**PROBLEM**: Omitting the images, transcribe the records below exactly as they stand.

(MATERIAL SHOWN)

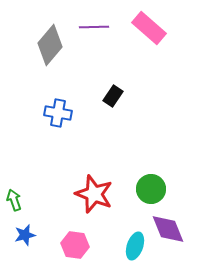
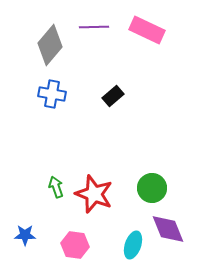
pink rectangle: moved 2 px left, 2 px down; rotated 16 degrees counterclockwise
black rectangle: rotated 15 degrees clockwise
blue cross: moved 6 px left, 19 px up
green circle: moved 1 px right, 1 px up
green arrow: moved 42 px right, 13 px up
blue star: rotated 15 degrees clockwise
cyan ellipse: moved 2 px left, 1 px up
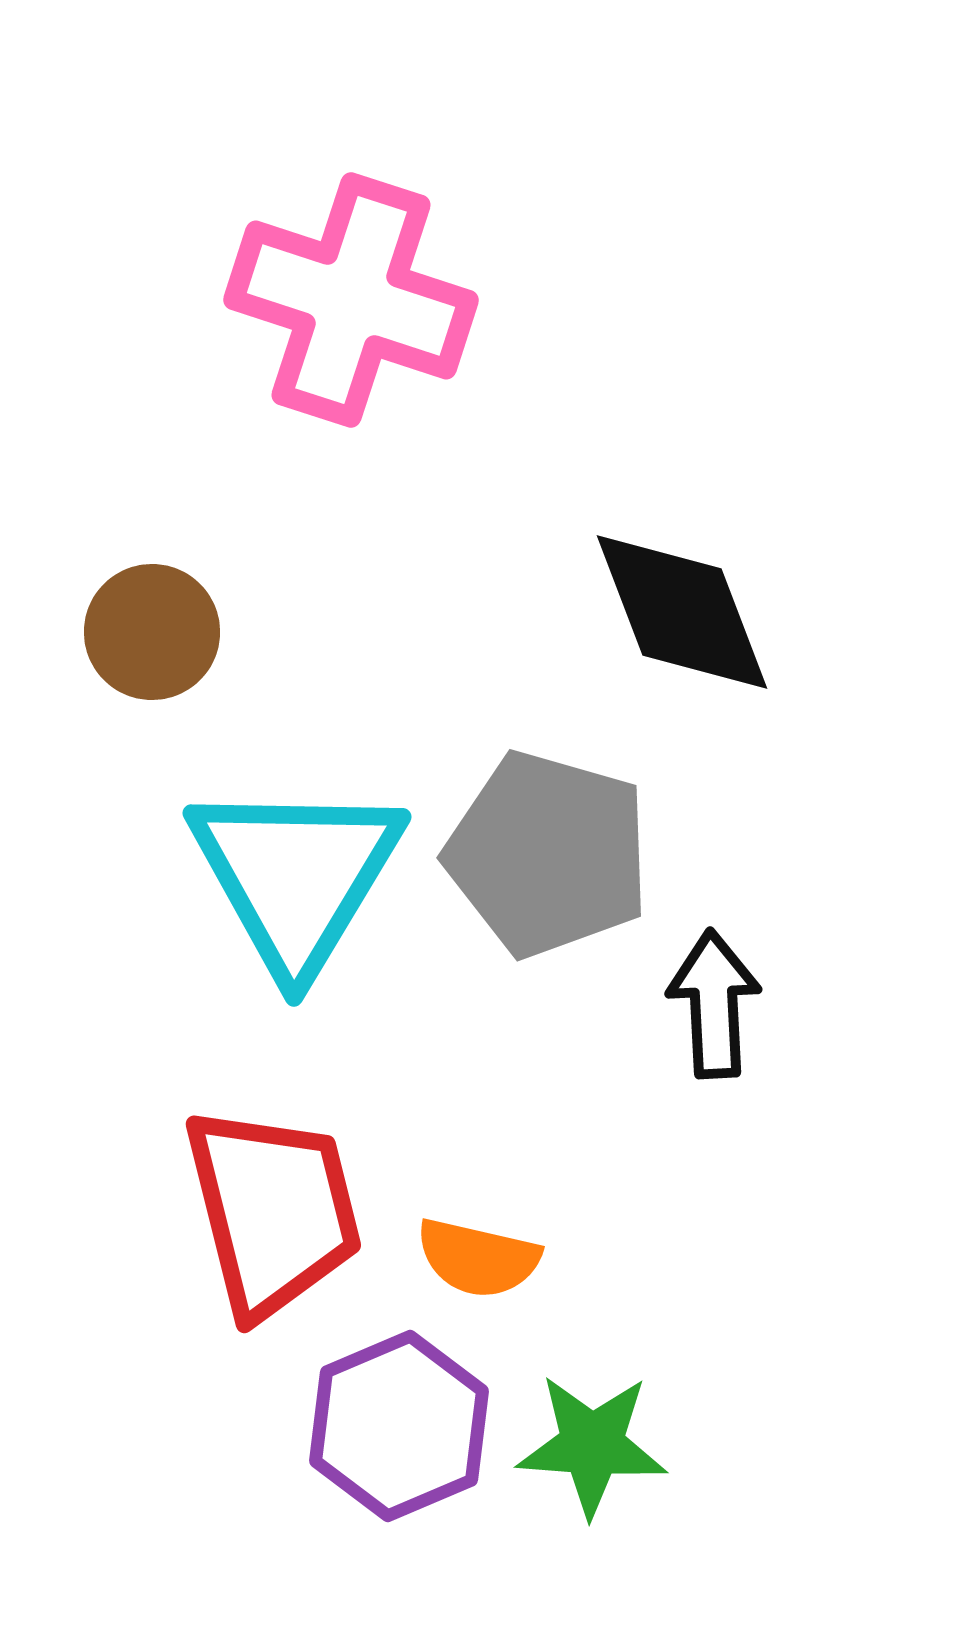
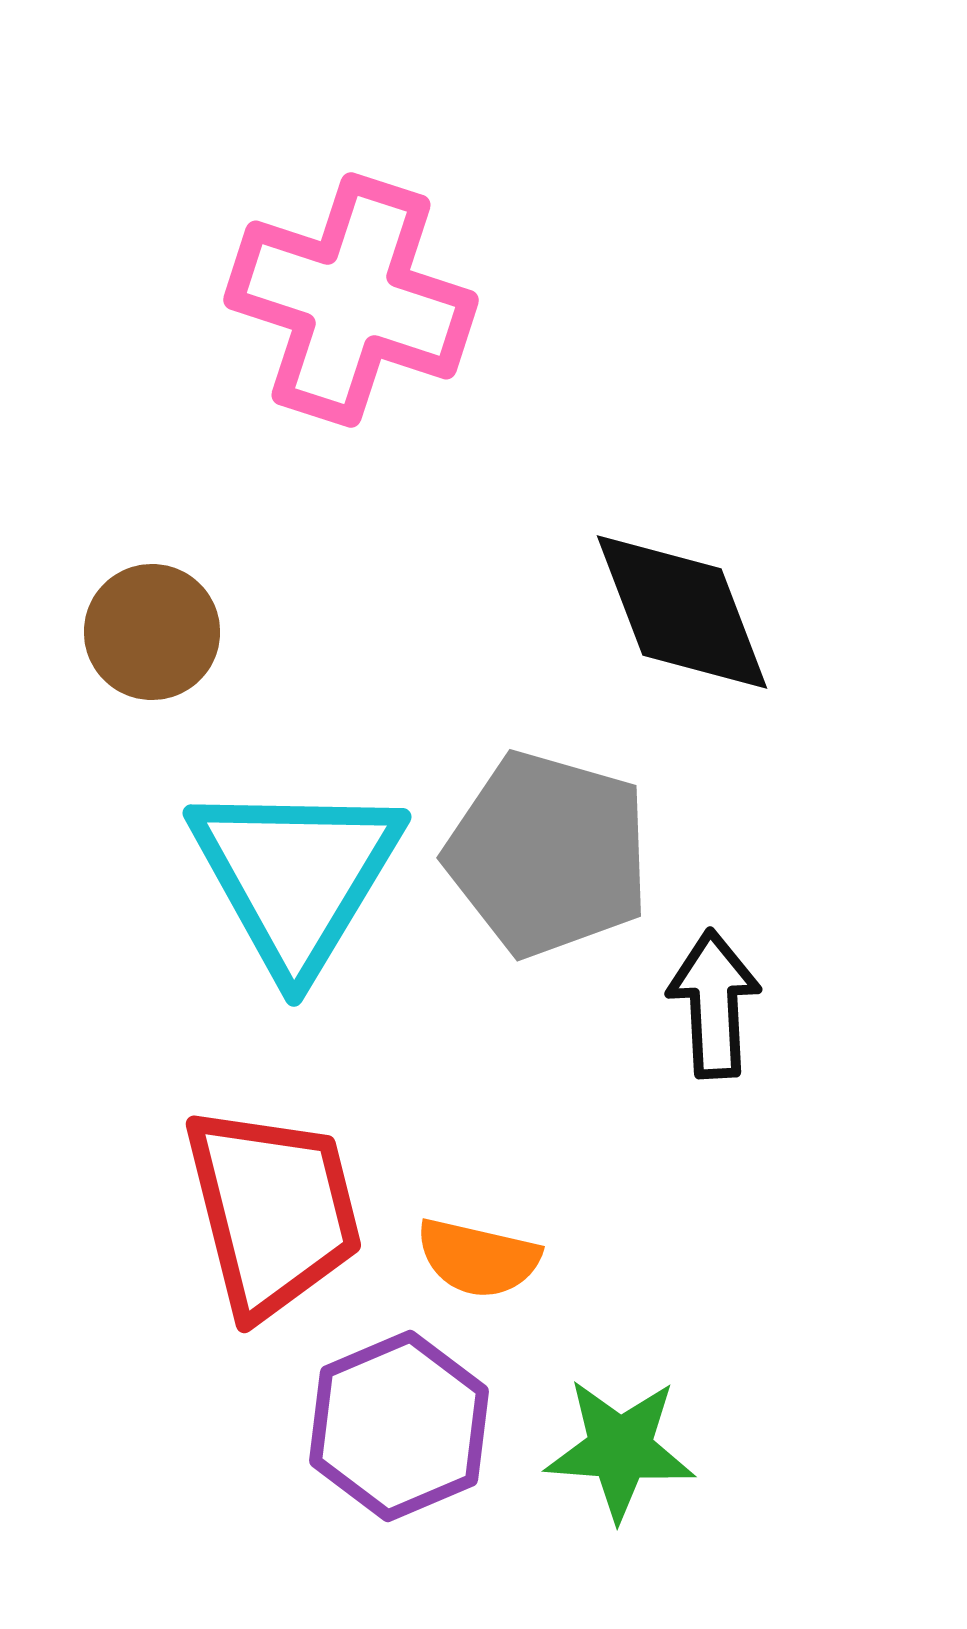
green star: moved 28 px right, 4 px down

(End MATERIAL SHOWN)

**SOLUTION BELOW**:
pink rectangle: moved 2 px left, 2 px down; rotated 16 degrees counterclockwise
black rectangle: rotated 15 degrees clockwise
blue cross: moved 6 px left, 19 px up
green circle: moved 1 px right, 1 px up
green arrow: moved 42 px right, 13 px up
blue star: rotated 15 degrees clockwise
cyan ellipse: moved 2 px left, 1 px up
green star: moved 28 px right, 4 px down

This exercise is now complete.